**Dataset records:**
◆ ◆ ◆ ◆ ◆
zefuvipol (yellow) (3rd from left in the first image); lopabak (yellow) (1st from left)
◆ ◆ ◆ ◆ ◆
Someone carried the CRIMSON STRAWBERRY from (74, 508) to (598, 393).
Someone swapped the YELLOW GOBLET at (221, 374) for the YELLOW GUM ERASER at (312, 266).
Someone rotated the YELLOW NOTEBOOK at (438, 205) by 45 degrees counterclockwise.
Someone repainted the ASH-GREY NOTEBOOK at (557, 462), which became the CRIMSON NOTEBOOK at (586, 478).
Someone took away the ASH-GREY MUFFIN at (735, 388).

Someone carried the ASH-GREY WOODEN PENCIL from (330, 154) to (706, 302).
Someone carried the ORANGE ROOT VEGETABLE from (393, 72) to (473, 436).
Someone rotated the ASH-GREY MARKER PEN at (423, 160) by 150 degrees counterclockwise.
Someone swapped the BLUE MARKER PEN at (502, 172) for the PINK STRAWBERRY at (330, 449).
◆ ◆ ◆ ◆ ◆
**What you are asked to do:**
Please give the number of lines above that hold the word "CRIMSON", and only that number.

**Solved exercise:**
2